WHAT IS REQUIRED:
When you return the data, keep every word exact and include none of the images.

DATA LISTING:
+ + + +

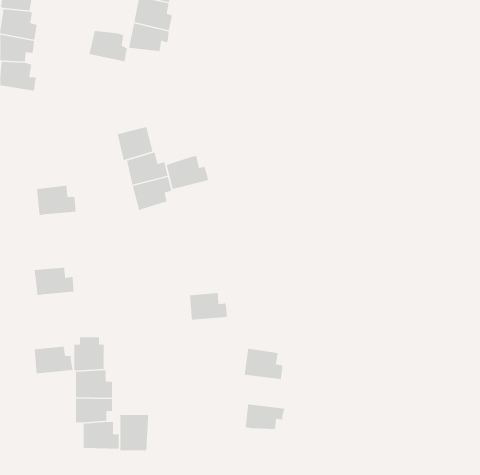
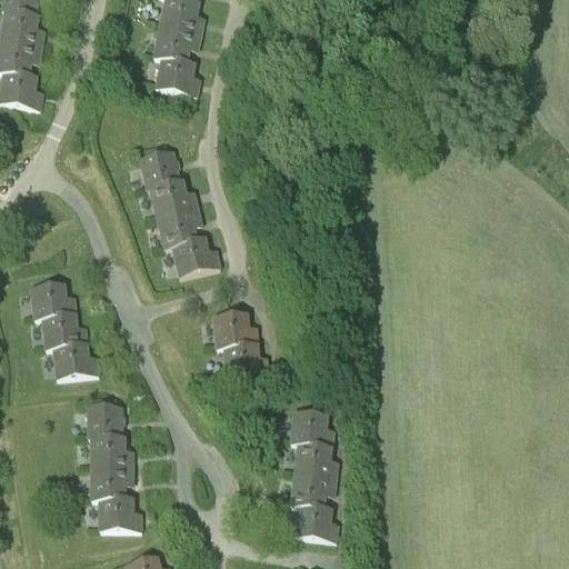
building: [88,30,128,62] -> [153,58,200,96]
building: [166,155,209,190] -> [170,236,221,277]
building: [36,185,77,216] -> [29,282,77,319]
building: none -> [212,313,258,348]
building: [34,346,73,374] -> [52,345,99,378]
building: none -> [292,443,339,481]
building: [120,414,149,451] -> none
building: none -> [293,506,338,541]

+ + + +

WRITTEN REPLY:
building: [88,30,128,62] -> [153,58,200,96]
building: [166,155,209,190] -> [170,236,221,277]
building: [36,185,77,216] -> [29,282,77,319]
building: none -> [212,313,258,348]
building: [34,346,73,374] -> [52,345,99,378]
building: none -> [292,443,339,481]
building: [120,414,149,451] -> none
building: none -> [293,506,338,541]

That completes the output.